### Problem
Copy exactly the lines of the records below, and only those lines, beginning with the line that contains "C104: 2.2uF (plus +12V, minus MOSI) -> none" and ending with the line that contains "S3: button (IC1/RST, N6)".

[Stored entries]
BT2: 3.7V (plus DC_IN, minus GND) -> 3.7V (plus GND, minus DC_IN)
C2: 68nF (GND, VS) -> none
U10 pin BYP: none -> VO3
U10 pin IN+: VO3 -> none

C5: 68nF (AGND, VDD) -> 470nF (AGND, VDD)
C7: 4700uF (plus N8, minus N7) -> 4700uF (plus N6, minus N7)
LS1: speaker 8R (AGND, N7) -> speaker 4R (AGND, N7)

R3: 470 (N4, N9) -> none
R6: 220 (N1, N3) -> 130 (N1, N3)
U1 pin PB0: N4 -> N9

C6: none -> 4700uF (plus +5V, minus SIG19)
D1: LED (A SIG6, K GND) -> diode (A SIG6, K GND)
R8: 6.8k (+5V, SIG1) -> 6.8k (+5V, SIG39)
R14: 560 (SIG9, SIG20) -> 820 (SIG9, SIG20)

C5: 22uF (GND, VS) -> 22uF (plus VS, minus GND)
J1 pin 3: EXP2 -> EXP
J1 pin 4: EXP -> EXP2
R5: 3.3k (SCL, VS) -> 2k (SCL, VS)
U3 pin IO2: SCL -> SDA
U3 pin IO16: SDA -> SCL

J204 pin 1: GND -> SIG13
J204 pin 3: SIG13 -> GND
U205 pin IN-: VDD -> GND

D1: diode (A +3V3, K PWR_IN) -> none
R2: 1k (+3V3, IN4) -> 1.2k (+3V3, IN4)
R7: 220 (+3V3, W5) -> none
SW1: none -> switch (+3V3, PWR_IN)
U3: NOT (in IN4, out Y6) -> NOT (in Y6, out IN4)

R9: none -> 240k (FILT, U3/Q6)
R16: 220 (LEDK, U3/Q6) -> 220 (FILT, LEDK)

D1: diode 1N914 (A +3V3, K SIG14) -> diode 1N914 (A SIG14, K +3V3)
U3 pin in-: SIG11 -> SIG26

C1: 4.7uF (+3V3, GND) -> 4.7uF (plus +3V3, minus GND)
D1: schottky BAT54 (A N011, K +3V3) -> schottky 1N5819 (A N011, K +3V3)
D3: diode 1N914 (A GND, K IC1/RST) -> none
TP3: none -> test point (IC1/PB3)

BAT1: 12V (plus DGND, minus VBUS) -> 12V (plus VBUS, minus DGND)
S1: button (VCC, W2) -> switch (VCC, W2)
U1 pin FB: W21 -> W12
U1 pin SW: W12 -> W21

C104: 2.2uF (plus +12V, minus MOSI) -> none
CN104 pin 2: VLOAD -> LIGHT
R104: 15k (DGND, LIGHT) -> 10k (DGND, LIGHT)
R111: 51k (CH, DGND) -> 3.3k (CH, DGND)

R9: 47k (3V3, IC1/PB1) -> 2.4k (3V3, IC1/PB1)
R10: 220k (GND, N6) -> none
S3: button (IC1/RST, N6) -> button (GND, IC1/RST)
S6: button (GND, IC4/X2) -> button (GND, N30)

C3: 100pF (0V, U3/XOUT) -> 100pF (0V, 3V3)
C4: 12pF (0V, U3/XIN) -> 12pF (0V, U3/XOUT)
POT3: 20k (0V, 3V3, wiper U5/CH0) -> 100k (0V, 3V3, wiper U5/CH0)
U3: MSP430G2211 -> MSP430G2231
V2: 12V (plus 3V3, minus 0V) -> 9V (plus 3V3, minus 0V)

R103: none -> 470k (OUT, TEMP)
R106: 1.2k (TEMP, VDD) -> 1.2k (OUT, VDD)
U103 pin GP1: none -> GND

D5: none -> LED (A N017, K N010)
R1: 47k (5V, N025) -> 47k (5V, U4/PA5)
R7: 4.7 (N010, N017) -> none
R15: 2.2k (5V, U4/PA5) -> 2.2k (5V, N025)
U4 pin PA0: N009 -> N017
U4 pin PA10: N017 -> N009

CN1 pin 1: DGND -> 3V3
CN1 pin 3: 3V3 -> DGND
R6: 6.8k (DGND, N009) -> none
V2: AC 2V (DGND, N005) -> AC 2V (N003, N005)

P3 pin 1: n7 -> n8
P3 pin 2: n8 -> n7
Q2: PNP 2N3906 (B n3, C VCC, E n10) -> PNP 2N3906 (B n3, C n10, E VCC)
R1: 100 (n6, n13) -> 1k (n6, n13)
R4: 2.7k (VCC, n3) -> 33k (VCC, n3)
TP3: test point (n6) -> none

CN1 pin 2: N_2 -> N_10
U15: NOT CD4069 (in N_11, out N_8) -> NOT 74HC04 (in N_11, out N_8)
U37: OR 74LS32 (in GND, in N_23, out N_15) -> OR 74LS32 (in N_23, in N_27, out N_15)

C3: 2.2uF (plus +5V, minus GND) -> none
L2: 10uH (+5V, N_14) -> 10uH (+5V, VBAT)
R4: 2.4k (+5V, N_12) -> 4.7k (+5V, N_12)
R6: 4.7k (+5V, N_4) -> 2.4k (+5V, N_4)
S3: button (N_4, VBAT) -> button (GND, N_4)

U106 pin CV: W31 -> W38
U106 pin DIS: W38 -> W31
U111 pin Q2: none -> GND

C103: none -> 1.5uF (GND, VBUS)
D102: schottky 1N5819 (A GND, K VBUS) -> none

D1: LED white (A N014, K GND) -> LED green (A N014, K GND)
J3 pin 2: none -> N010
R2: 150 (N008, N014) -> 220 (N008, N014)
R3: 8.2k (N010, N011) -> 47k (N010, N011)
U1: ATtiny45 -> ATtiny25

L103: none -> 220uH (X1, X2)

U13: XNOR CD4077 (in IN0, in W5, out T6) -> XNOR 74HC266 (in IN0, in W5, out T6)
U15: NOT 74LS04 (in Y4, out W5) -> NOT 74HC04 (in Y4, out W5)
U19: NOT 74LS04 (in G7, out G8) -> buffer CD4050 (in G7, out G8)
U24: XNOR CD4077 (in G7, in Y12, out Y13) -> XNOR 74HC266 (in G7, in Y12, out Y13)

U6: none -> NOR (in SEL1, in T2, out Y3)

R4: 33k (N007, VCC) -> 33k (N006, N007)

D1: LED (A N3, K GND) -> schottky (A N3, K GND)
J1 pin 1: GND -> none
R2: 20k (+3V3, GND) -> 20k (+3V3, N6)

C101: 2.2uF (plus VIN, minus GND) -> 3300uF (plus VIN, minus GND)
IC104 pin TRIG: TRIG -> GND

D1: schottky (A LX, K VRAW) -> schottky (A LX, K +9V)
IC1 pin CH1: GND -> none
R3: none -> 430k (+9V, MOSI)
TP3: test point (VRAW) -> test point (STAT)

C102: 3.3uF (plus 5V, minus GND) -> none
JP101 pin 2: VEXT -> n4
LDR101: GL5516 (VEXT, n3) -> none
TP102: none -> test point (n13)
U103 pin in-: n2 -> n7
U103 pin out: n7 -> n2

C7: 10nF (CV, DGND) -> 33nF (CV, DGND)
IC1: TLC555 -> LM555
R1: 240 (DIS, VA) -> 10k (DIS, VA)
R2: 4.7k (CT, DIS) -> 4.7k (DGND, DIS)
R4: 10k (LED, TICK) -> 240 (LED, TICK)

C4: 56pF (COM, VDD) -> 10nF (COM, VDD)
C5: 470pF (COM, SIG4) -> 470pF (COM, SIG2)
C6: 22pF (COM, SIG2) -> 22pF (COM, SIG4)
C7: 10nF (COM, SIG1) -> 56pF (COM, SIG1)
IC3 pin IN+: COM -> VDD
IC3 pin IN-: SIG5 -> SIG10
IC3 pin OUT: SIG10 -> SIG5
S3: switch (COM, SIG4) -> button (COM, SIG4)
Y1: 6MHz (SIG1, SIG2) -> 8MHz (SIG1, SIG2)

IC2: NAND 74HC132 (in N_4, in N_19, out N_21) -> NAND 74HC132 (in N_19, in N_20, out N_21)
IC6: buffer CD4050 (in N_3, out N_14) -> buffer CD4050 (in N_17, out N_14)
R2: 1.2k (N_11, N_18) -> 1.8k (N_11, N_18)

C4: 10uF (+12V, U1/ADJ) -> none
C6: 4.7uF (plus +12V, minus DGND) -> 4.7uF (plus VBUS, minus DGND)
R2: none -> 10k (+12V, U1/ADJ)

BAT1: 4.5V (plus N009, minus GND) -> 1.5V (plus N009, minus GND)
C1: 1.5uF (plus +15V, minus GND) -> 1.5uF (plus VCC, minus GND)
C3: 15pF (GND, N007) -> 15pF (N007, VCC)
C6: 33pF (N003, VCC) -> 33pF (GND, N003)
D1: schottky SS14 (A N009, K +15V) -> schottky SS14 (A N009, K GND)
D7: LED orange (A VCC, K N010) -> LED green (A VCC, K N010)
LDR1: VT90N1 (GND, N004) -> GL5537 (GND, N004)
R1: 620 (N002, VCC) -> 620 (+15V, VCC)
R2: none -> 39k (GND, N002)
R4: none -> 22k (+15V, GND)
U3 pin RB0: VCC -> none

### Response
C104: 2.2uF (plus +12V, minus MOSI) -> none
CN104 pin 2: VLOAD -> LIGHT
R104: 15k (DGND, LIGHT) -> 10k (DGND, LIGHT)
R111: 51k (CH, DGND) -> 3.3k (CH, DGND)

R9: 47k (3V3, IC1/PB1) -> 2.4k (3V3, IC1/PB1)
R10: 220k (GND, N6) -> none
S3: button (IC1/RST, N6) -> button (GND, IC1/RST)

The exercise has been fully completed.